Your goal:
Line by line, repeat the material below exactly and leave the images out.

Supplied data:
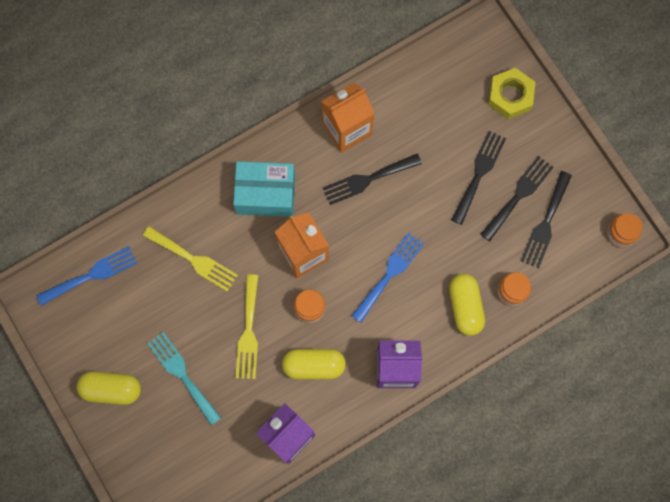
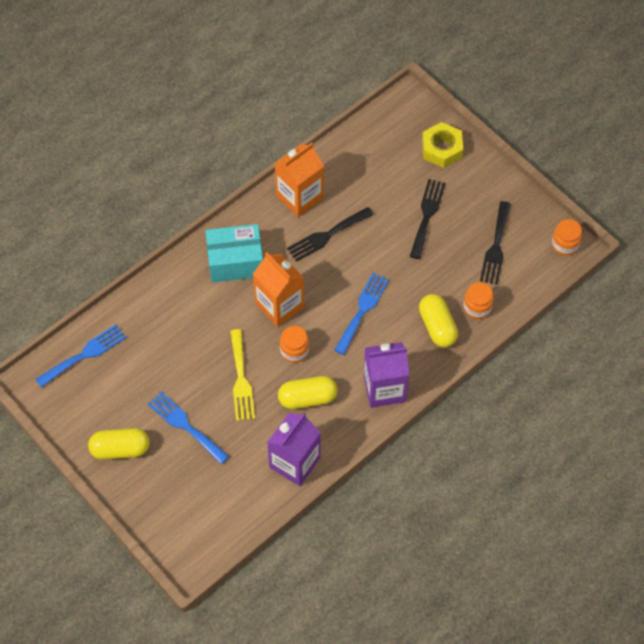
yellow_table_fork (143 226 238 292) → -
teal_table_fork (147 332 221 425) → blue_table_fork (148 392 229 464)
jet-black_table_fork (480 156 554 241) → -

The completed task:
yellow_table_fork (143 226 238 292) → -
teal_table_fork (147 332 221 425) → blue_table_fork (148 392 229 464)
jet-black_table_fork (480 156 554 241) → -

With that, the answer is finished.